### Stated task:
Can you lay out the lines below as a Markdown table with two columns, "Row" for a row number and "Line" for the line itself, covering every line but skipping blank ones and leaving the pictures out?

### Data section:
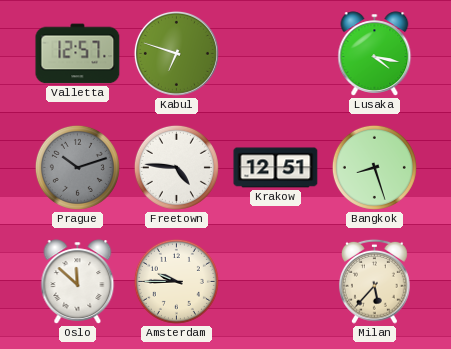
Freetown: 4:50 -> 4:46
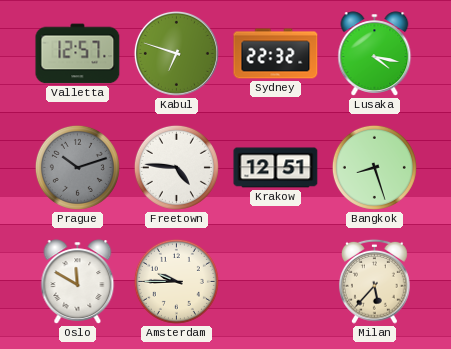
Sydney: none -> 22:32
Oslo: 11:52 -> 11:50
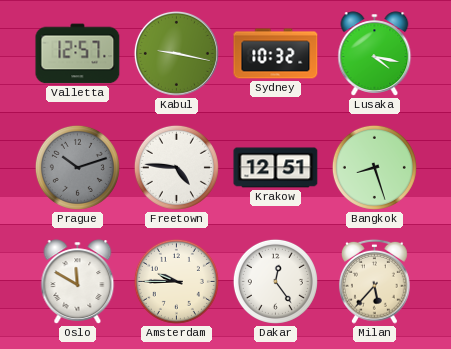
Kabul: 6:48 -> 9:17
Sydney: 22:32 -> 10:32
Dakar: none -> 12:24
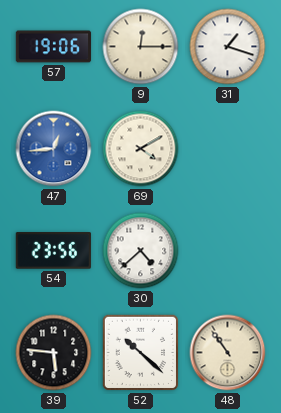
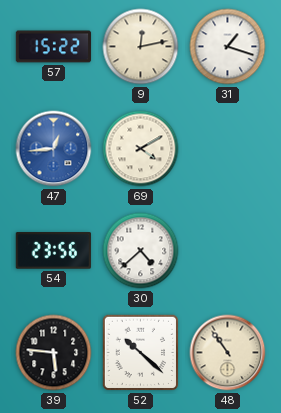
57: 19:06 -> 15:22
9: 12:15 -> 12:13
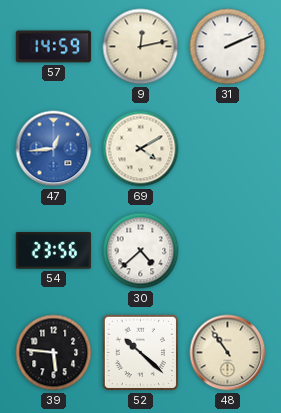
57: 15:22 -> 14:59
31: 1:18 -> 2:11
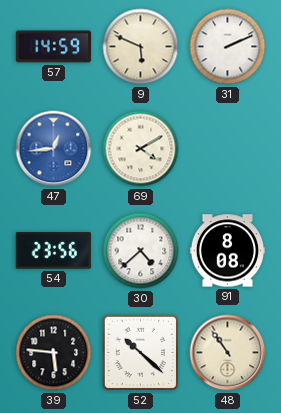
9: 12:13 -> 5:49
91: none -> 8:08
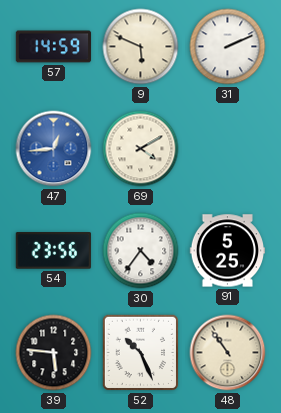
30: 4:38 -> 4:36
91: 8:08 -> 5:25
52: 10:22 -> 10:26
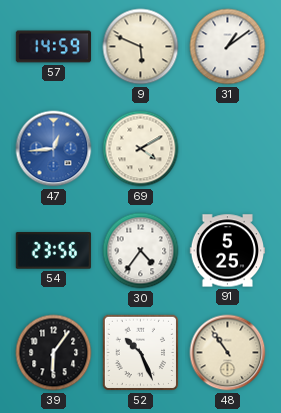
31: 2:11 -> 1:09
39: 5:46 -> 6:06
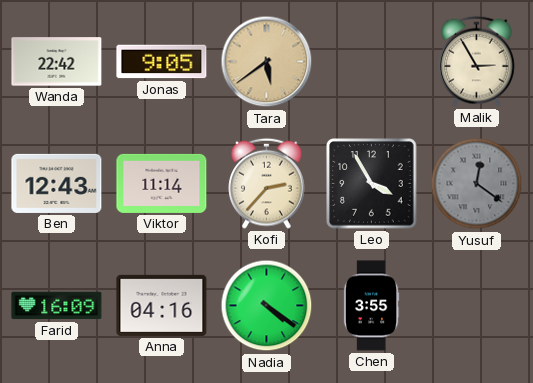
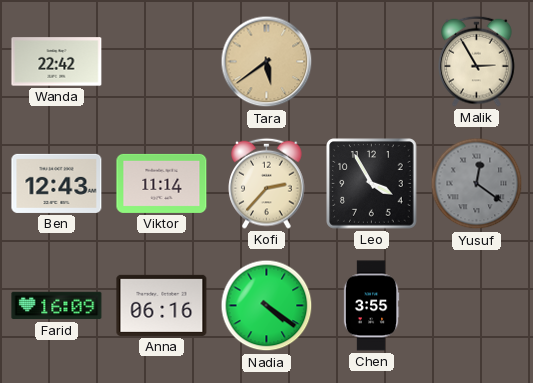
Jonas: 9:05 -> none
Anna: 04:16 -> 06:16
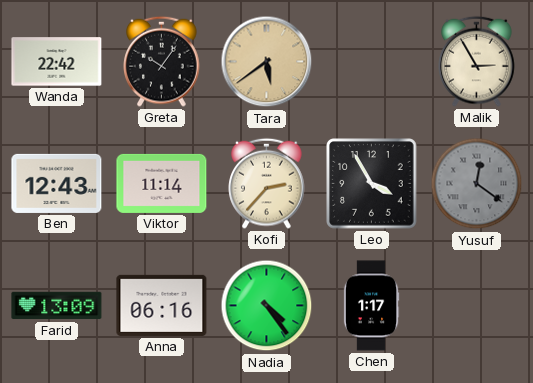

### Solution for this problem:
| Row | Line |
|---|---|
| 1 | Freetown: 4:50 -> 4:46 |
| 2 | Sydney: none -> 22:32 |
| 3 | Oslo: 11:52 -> 11:50 |
| 4 | Kabul: 6:48 -> 9:17 |
| 5 | Sydney: 22:32 -> 10:32 |
| 6 | Dakar: none -> 12:24 |
| 7 | 57: 19:06 -> 15:22 |
| 8 | 9: 12:15 -> 12:13 |
| 9 | 57: 15:22 -> 14:59 |
| 10 | 31: 1:18 -> 2:11 |
| 11 | 9: 12:13 -> 5:49 |
| 12 | 91: none -> 8:08 |
| 13 | 30: 4:38 -> 4:36 |
| 14 | 91: 8:08 -> 5:25 |
| 15 | 52: 10:22 -> 10:26 |
| 16 | 31: 2:11 -> 1:09 |
| 17 | 39: 5:46 -> 6:06 |
| 18 | Jonas: 9:05 -> none |
| 19 | Anna: 04:16 -> 06:16 |